**DATASET**
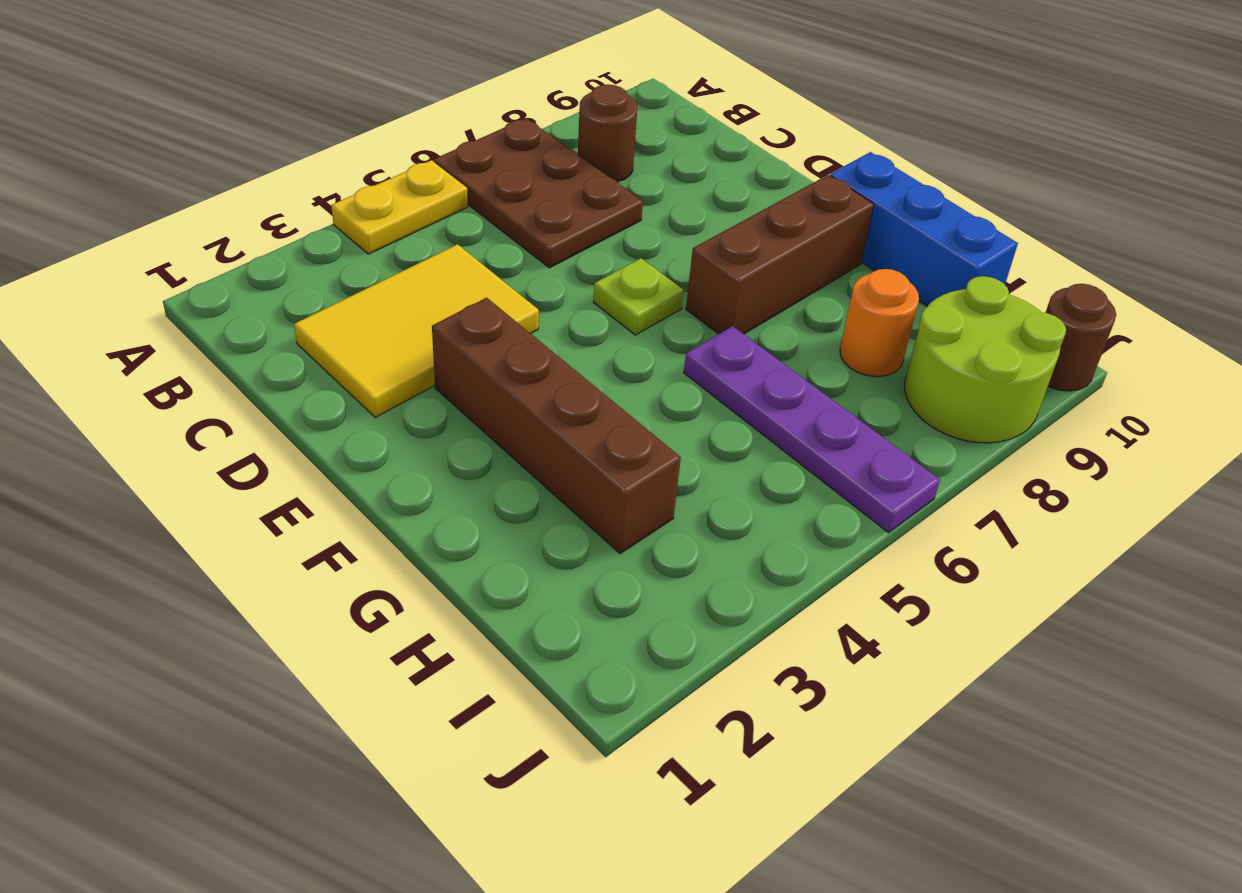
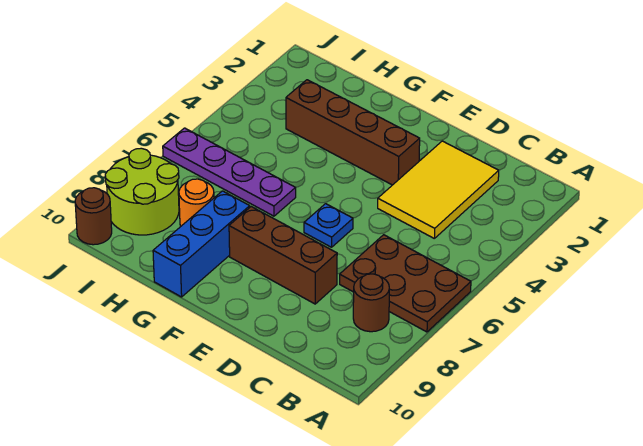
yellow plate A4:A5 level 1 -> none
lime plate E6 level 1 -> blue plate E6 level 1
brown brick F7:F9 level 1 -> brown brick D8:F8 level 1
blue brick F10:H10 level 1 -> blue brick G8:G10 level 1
==
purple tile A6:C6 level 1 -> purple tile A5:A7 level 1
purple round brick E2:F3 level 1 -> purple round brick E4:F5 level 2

**GOAL OF THE EXERCISE**
Starting at the line above that holds "yellow plate A4:A5 level 1 -> none" and ending at the line that holds "blue brick F10:H10", transcribe each line exactly and include no other lines.

**RESULT OF THIS EXERCISE**
yellow plate A4:A5 level 1 -> none
lime plate E6 level 1 -> blue plate E6 level 1
brown brick F7:F9 level 1 -> brown brick D8:F8 level 1
blue brick F10:H10 level 1 -> blue brick G8:G10 level 1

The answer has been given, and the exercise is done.